--- Extracted records ---

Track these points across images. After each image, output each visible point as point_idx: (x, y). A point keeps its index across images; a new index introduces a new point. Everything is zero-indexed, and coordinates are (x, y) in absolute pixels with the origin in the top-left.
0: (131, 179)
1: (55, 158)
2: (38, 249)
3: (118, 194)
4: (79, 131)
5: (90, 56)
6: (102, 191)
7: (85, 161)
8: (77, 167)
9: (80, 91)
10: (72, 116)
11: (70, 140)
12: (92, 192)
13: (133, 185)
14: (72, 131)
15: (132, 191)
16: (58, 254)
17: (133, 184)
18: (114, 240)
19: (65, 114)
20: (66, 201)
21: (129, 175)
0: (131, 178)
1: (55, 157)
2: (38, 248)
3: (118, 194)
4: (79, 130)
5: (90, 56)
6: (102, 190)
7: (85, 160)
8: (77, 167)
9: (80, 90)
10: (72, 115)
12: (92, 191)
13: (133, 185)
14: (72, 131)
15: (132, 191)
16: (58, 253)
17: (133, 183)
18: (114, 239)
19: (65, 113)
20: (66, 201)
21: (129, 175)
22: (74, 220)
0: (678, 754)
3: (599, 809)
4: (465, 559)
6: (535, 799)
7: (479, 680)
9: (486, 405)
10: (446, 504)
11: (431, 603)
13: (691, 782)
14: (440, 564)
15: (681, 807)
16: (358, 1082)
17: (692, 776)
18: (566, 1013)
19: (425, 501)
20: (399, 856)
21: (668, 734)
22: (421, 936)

---

#### [Your objective]
Please pull out every line of the entries above that contains the word "After", matching its capitalization exactly.

#### [Solution to the problem]
Track these points across images. After each image, output each visible point as point_idx: (x, y). A point keeps its index across images; a new index introduces a new point. Everything is zero-indexed, and coordinates are (x, y) in absolute pixels with the origin in the top-left.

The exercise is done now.